* **AIM OF THE TASK**
Could you write out every record below exactly, leaving the pictures out?

#### GIVEN RECORDS

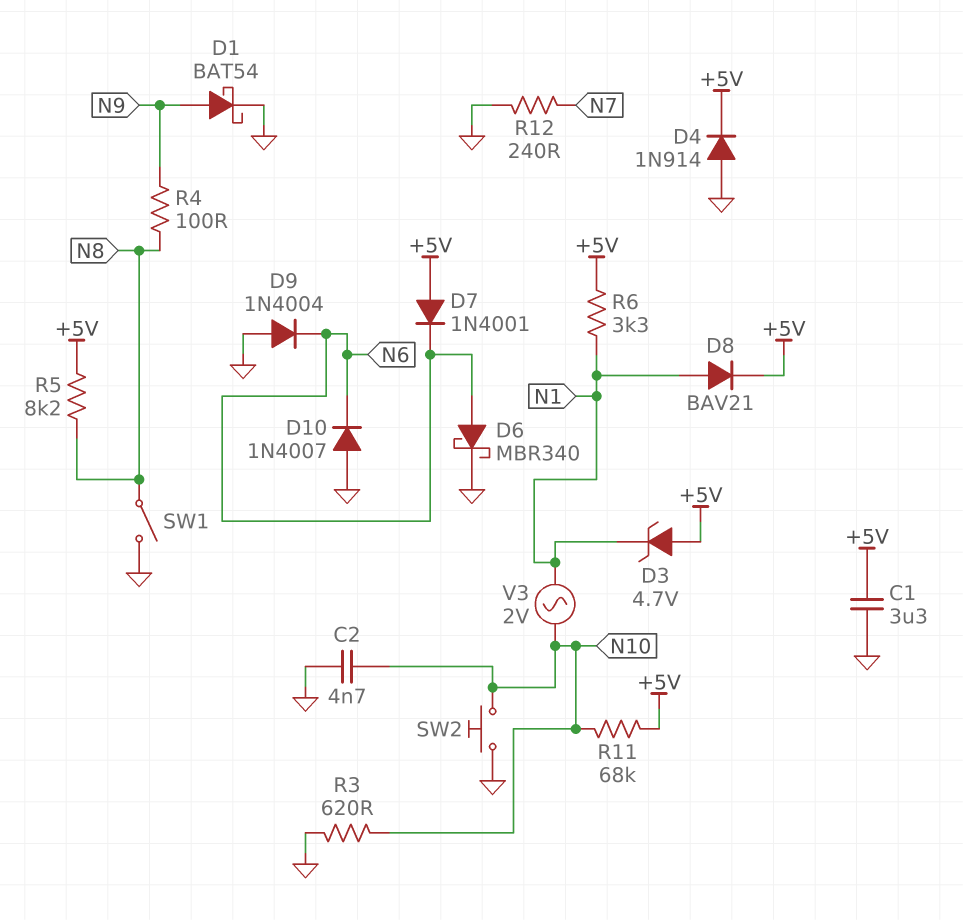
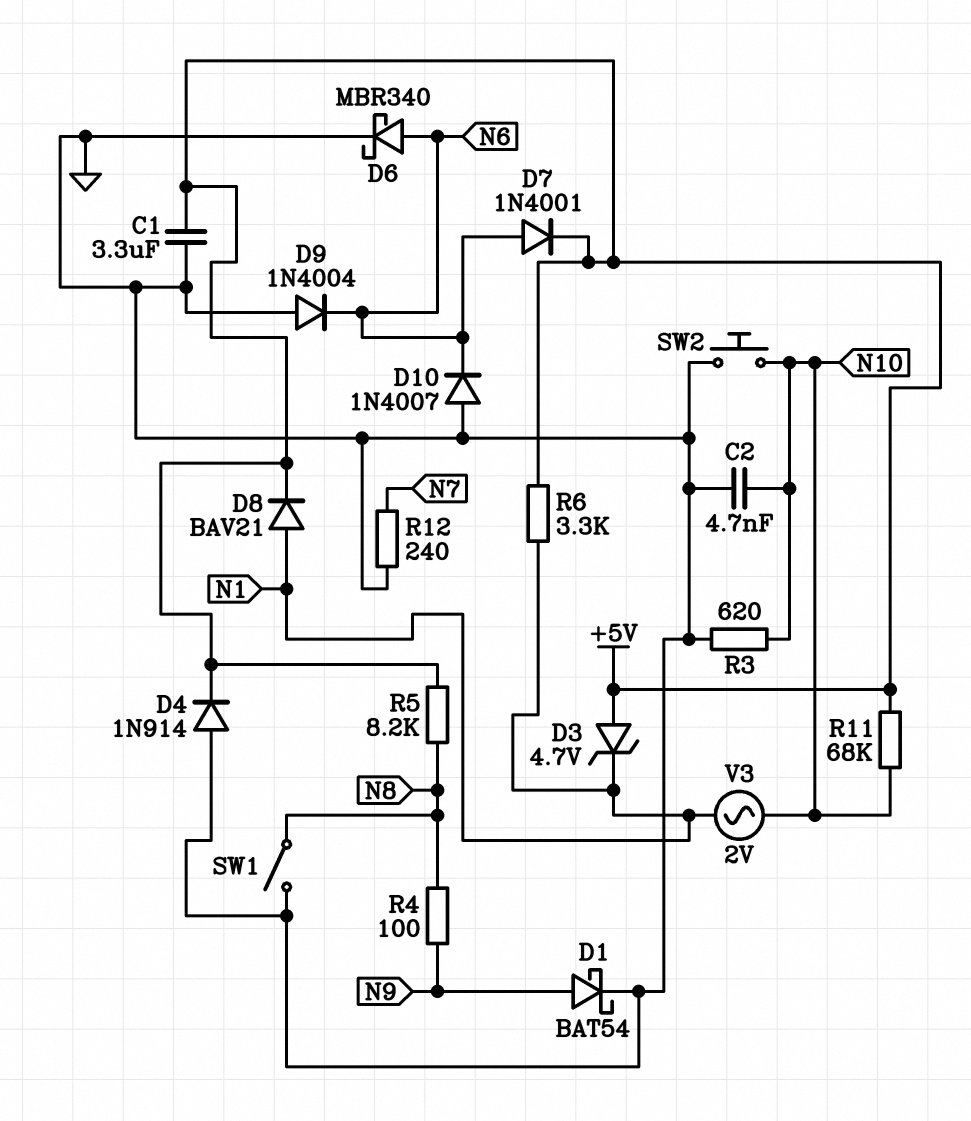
D7: diode 1N4001 (A +5V, K N6) -> diode 1N4001 (A N6, K +5V)

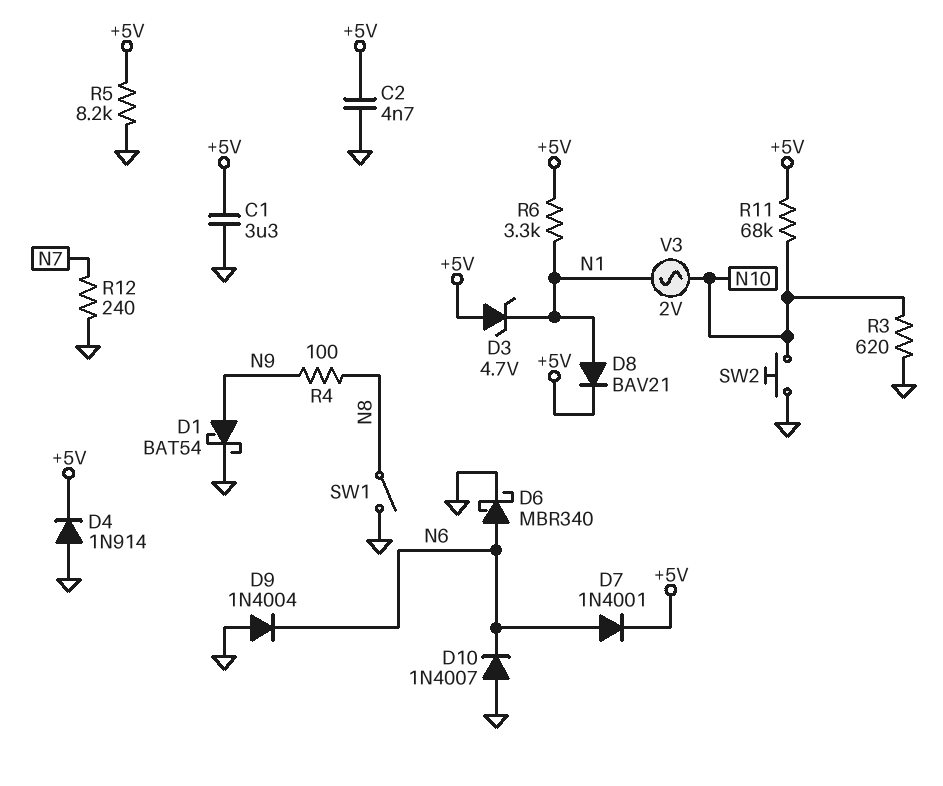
C2: 4.7nF (GND, N10) -> 4.7nF (+5V, GND)
R5: 8.2k (+5V, N8) -> 8.2k (+5V, GND)

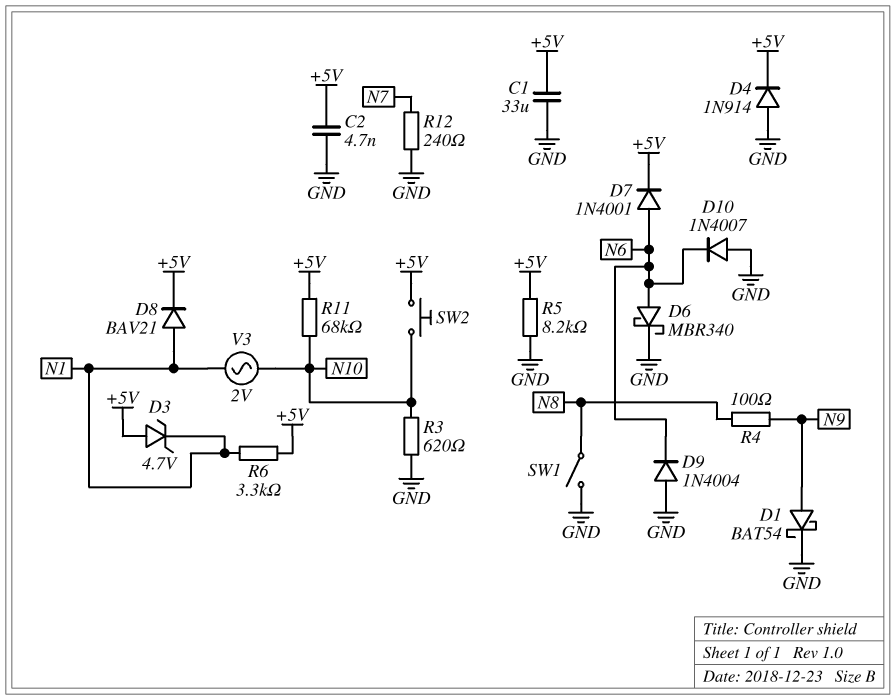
C1: 3.3uF (+5V, GND) -> 33uF (+5V, GND)
SW2: button (GND, N10) -> button (+5V, N10)

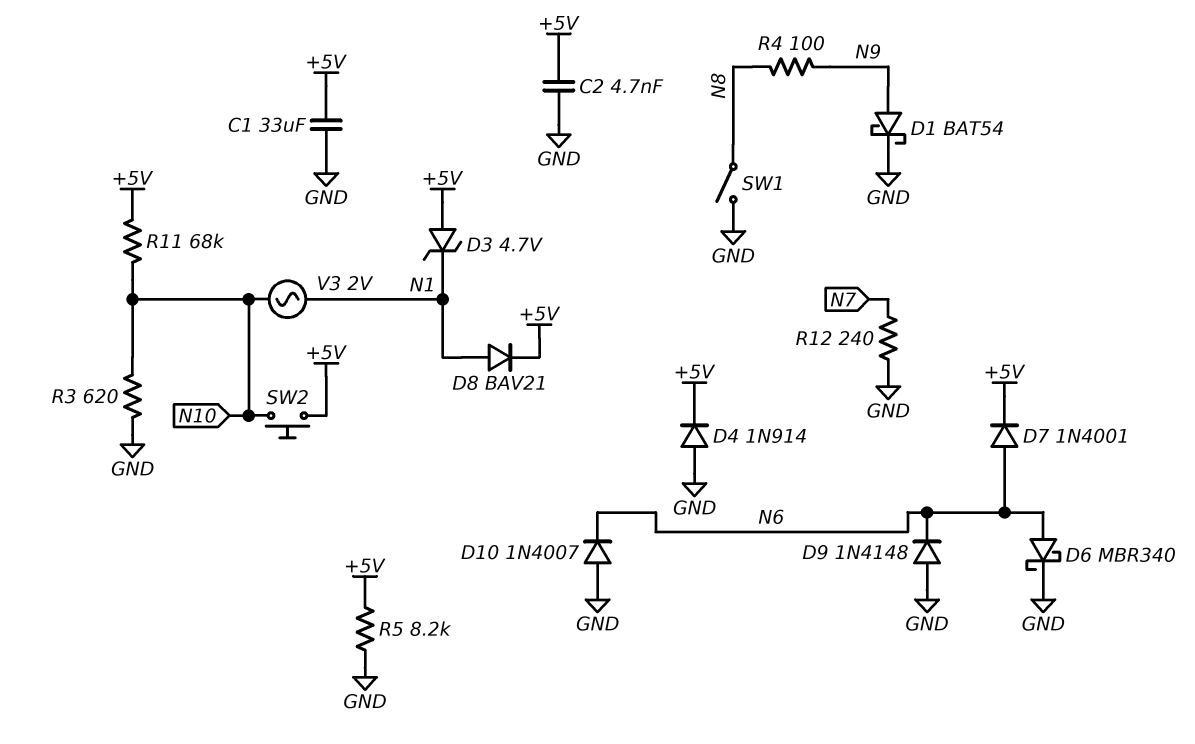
D9: diode 1N4004 (A GND, K N6) -> diode 1N4148 (A GND, K N6)
R6: 3.3k (+5V, N1) -> none

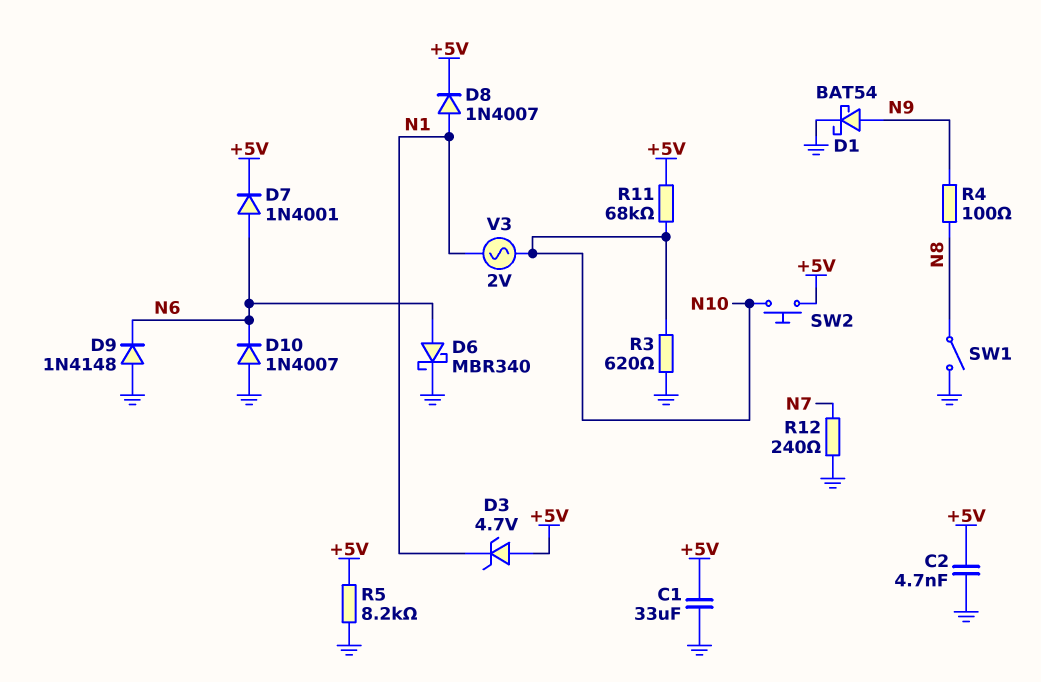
D4: diode 1N914 (A GND, K +5V) -> none
D8: diode BAV21 (A N1, K +5V) -> diode 1N4007 (A N1, K +5V)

########

* **TASK OUTPUT**
D7: diode 1N4001 (A +5V, K N6) -> diode 1N4001 (A N6, K +5V)

C2: 4.7nF (GND, N10) -> 4.7nF (+5V, GND)
R5: 8.2k (+5V, N8) -> 8.2k (+5V, GND)

C1: 3.3uF (+5V, GND) -> 33uF (+5V, GND)
SW2: button (GND, N10) -> button (+5V, N10)

D9: diode 1N4004 (A GND, K N6) -> diode 1N4148 (A GND, K N6)
R6: 3.3k (+5V, N1) -> none

D4: diode 1N914 (A GND, K +5V) -> none
D8: diode BAV21 (A N1, K +5V) -> diode 1N4007 (A N1, K +5V)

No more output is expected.